**TASK TO COMPLETE:**
Would it be possible to output exactly, and only, the lines below from the one holding "old: pan in russet (1st from left)" to the last line, both included, with every picture left out?
RECORDS SHOWN Block Start
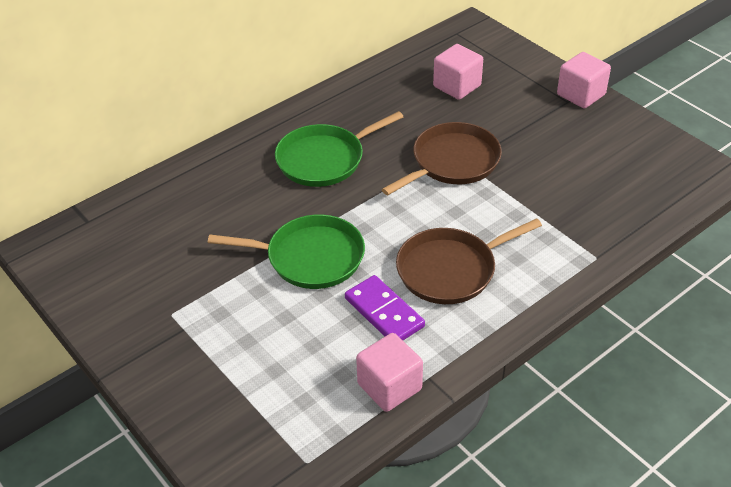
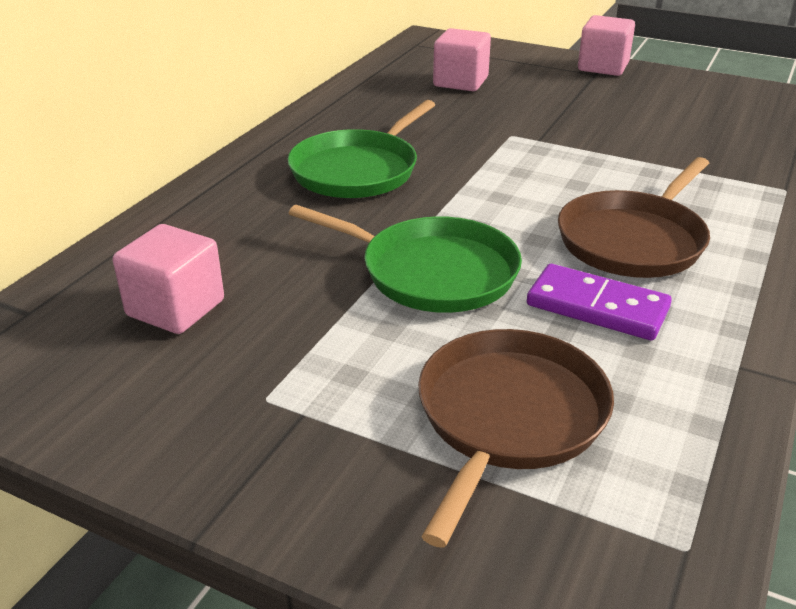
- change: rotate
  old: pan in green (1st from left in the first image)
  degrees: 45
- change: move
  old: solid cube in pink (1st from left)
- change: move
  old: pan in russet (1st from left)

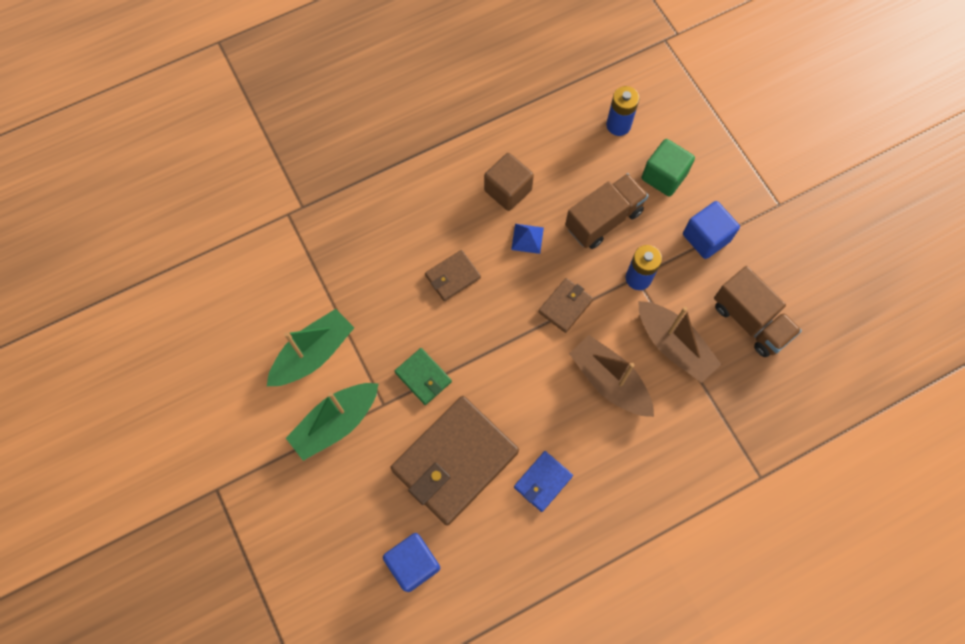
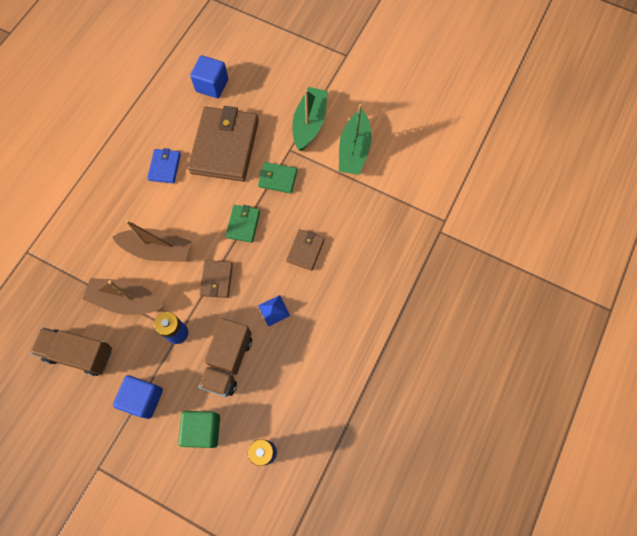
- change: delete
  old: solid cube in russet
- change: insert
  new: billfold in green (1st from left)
RECORDS SHOWN Block End
**ANSWER BOX:**
  old: pan in russet (1st from left)

- change: delete
  old: solid cube in russet
- change: insert
  new: billfold in green (1st from left)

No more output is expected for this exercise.